(Collected data)
● ● ●

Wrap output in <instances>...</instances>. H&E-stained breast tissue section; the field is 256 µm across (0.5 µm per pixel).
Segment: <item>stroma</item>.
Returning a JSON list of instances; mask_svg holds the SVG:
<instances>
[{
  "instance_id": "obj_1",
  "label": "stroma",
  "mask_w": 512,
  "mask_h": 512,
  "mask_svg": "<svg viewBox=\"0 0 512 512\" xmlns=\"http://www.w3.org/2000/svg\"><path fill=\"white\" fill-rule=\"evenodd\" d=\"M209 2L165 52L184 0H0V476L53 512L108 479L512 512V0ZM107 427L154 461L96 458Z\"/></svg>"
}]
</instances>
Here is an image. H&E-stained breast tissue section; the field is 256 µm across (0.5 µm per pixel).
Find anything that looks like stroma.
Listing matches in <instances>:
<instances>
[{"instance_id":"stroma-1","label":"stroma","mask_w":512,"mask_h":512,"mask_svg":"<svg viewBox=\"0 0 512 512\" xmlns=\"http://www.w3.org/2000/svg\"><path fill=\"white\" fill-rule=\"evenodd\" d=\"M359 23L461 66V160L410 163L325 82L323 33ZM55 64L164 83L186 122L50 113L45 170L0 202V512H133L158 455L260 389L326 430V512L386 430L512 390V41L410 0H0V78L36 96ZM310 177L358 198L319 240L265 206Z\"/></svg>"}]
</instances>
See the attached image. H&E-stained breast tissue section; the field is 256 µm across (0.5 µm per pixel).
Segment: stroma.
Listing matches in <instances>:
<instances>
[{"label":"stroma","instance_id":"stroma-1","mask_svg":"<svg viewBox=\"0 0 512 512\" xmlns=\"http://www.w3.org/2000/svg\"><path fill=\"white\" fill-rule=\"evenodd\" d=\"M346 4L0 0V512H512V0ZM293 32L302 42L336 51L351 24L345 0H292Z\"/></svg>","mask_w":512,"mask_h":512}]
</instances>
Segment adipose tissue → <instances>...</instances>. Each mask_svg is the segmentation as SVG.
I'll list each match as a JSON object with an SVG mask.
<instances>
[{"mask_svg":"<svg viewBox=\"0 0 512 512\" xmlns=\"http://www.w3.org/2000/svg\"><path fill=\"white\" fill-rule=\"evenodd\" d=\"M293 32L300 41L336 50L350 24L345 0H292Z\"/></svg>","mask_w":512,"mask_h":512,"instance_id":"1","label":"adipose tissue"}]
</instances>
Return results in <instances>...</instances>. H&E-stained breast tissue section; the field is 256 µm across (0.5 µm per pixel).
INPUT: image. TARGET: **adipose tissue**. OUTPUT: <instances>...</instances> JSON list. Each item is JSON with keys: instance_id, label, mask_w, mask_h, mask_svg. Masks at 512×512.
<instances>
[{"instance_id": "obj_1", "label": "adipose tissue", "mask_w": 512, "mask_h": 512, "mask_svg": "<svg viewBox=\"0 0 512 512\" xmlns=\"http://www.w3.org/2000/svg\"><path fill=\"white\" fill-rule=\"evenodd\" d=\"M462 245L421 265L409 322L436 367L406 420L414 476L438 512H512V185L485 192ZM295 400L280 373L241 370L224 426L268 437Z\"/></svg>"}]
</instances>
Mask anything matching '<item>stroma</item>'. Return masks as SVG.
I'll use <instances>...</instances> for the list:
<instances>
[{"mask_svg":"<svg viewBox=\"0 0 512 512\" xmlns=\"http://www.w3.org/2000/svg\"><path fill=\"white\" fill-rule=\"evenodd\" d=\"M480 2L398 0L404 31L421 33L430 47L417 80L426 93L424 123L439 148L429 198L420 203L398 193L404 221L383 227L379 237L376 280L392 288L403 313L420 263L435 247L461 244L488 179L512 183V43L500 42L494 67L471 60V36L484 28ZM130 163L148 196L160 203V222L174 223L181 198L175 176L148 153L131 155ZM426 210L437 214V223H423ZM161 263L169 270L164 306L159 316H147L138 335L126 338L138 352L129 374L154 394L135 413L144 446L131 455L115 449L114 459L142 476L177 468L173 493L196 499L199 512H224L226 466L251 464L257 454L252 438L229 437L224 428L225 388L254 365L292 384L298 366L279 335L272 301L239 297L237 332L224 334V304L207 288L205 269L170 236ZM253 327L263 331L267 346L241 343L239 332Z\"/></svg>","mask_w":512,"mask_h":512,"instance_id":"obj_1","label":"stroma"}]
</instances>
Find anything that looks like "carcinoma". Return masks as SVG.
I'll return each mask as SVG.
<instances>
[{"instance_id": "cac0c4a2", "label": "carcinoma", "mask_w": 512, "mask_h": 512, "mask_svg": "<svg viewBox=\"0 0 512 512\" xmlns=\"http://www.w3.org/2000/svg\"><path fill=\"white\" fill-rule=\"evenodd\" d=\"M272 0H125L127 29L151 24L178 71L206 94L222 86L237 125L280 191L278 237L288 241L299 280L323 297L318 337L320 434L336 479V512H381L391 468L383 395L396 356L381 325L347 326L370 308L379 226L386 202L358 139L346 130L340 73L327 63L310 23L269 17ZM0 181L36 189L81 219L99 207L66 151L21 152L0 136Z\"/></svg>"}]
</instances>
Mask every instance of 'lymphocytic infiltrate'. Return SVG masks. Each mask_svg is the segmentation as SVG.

● ● ●

### [What is asked]
Work out how many lines of the listing above include the word "across". Reply with nothing but the count.

### [Task result]
4